## What you need to do
When you transcribe the listing that follows, keep every line exact and omit the pictures.

## Records for processing
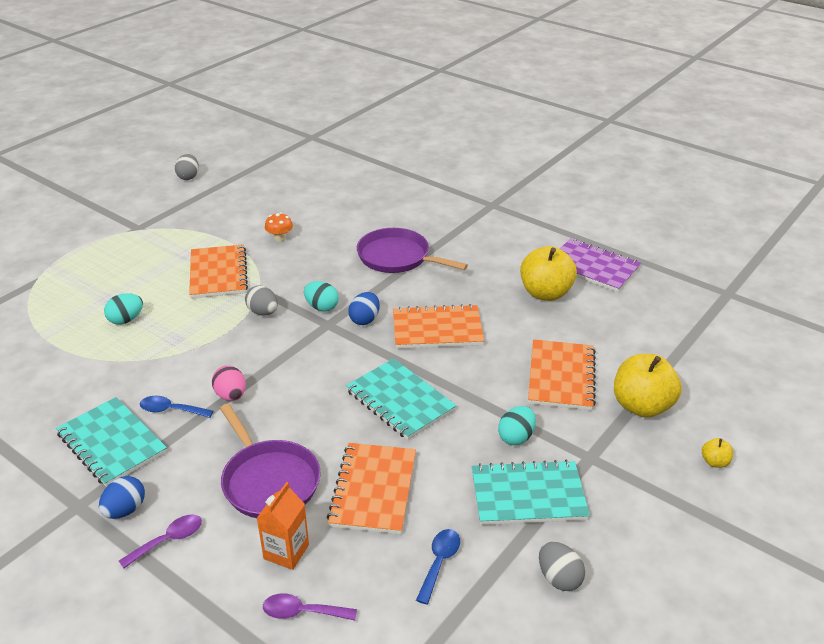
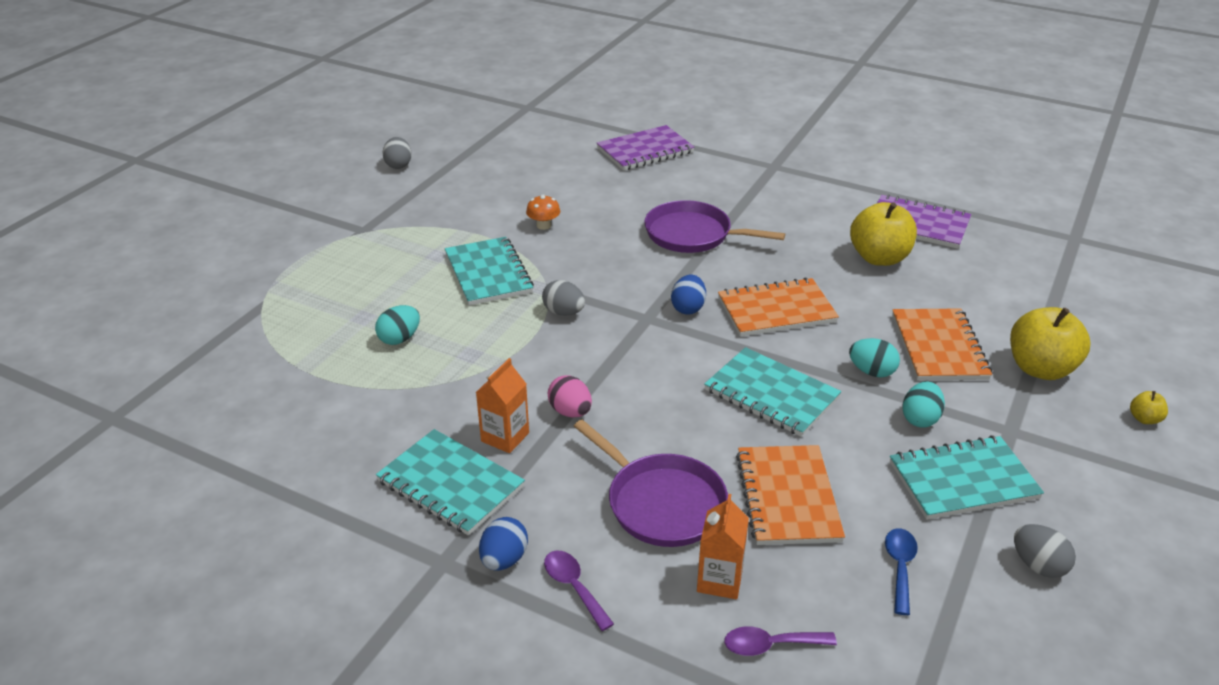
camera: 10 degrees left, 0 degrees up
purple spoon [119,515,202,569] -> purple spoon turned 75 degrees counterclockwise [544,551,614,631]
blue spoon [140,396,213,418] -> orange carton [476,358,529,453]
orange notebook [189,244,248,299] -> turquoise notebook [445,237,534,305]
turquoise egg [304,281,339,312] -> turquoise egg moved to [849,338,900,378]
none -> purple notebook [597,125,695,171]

## Completed exercise
camera: 10 degrees left, 0 degrees up
purple spoon [119,515,202,569] -> purple spoon turned 75 degrees counterclockwise [544,551,614,631]
blue spoon [140,396,213,418] -> orange carton [476,358,529,453]
orange notebook [189,244,248,299] -> turquoise notebook [445,237,534,305]
turquoise egg [304,281,339,312] -> turquoise egg moved to [849,338,900,378]
none -> purple notebook [597,125,695,171]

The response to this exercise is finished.